**Exercise instructions**.
Among the lines below, restate word for word only those from the line with "telefon [różowy] 109,344" through the line with "849,312 = 566,144 x1.88", with both end lines kept.

(Records supplied Opens)

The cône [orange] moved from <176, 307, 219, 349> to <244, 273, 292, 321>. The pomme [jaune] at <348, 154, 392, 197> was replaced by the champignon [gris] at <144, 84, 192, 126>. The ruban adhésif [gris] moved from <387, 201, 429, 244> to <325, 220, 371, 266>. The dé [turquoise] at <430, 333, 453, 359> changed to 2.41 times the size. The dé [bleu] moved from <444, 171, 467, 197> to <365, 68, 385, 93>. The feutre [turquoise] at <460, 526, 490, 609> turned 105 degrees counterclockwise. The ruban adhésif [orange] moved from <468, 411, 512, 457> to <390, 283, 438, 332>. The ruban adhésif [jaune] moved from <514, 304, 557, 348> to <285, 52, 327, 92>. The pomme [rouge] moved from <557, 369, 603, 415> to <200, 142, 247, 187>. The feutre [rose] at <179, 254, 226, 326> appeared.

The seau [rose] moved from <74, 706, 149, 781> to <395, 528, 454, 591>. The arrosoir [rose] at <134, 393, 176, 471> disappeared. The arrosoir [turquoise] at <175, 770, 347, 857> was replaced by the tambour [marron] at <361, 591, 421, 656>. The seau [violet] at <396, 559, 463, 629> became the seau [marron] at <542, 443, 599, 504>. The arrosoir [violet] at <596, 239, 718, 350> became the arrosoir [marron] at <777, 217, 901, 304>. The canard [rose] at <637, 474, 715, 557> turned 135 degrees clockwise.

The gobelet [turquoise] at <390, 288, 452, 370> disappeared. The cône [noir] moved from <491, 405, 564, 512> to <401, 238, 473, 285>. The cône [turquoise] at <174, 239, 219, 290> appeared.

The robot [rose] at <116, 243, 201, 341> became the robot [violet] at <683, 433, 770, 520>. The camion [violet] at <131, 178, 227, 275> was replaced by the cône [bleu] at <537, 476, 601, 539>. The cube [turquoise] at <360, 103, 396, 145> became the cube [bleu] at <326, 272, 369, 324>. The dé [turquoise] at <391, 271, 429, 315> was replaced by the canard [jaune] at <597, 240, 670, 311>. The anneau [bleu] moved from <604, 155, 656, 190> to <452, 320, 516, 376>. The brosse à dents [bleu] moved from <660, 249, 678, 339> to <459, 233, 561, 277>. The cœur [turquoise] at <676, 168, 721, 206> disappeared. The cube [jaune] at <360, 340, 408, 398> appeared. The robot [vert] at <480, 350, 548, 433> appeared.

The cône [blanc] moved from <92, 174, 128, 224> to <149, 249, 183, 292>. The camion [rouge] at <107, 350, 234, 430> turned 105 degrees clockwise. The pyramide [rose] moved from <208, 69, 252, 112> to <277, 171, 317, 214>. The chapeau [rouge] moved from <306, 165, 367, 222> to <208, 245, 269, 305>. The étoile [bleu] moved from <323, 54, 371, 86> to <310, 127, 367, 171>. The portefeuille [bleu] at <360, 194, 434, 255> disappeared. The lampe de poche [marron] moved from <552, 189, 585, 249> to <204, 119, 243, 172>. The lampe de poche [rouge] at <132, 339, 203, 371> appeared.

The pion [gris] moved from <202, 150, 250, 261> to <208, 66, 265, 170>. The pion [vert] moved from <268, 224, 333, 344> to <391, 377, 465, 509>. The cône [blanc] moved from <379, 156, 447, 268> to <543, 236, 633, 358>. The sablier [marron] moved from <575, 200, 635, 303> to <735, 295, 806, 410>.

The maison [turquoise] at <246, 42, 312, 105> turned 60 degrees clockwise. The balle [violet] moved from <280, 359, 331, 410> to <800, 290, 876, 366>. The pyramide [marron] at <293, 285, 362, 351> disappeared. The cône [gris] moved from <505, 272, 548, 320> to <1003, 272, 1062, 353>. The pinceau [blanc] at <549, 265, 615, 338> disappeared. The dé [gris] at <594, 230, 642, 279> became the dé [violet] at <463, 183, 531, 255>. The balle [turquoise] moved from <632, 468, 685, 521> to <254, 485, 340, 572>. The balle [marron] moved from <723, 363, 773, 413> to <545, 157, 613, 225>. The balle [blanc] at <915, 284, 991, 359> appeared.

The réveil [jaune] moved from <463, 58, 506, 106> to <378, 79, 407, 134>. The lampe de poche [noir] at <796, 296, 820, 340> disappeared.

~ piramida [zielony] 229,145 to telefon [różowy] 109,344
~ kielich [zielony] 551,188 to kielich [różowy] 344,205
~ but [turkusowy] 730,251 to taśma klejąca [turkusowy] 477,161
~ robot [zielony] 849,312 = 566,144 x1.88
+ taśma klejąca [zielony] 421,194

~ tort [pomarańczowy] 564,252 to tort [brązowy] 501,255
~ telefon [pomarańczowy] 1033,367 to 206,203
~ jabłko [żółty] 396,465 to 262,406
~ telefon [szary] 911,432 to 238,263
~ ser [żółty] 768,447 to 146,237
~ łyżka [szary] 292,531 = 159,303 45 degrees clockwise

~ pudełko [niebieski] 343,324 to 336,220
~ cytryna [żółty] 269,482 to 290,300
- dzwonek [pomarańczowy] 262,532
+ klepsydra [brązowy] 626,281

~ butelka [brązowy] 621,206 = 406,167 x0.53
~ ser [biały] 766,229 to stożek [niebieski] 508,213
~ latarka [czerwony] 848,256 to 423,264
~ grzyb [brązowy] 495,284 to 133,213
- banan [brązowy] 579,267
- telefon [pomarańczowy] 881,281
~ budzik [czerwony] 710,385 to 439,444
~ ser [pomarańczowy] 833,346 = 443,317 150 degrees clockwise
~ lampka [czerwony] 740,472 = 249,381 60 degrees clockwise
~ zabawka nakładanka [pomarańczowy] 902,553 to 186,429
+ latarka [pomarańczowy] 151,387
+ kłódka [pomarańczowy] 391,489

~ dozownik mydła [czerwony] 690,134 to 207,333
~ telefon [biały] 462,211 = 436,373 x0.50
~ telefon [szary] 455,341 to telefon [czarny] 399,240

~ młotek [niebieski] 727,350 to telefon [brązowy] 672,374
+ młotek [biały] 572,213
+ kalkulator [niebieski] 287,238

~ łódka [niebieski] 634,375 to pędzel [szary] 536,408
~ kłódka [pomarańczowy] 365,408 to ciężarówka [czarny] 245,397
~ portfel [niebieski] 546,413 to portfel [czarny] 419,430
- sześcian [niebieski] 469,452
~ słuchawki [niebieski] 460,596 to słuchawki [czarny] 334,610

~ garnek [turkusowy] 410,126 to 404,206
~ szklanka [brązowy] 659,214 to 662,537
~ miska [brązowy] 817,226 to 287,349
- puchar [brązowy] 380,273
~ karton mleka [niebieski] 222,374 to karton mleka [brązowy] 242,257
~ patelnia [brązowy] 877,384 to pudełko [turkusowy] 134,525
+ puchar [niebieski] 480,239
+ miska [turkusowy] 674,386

(Records supplied Closes)

**Answer**.
~ piramida [zielony] 229,145 to telefon [różowy] 109,344
~ kielich [zielony] 551,188 to kielich [różowy] 344,205
~ but [turkusowy] 730,251 to taśma klejąca [turkusowy] 477,161
~ robot [zielony] 849,312 = 566,144 x1.88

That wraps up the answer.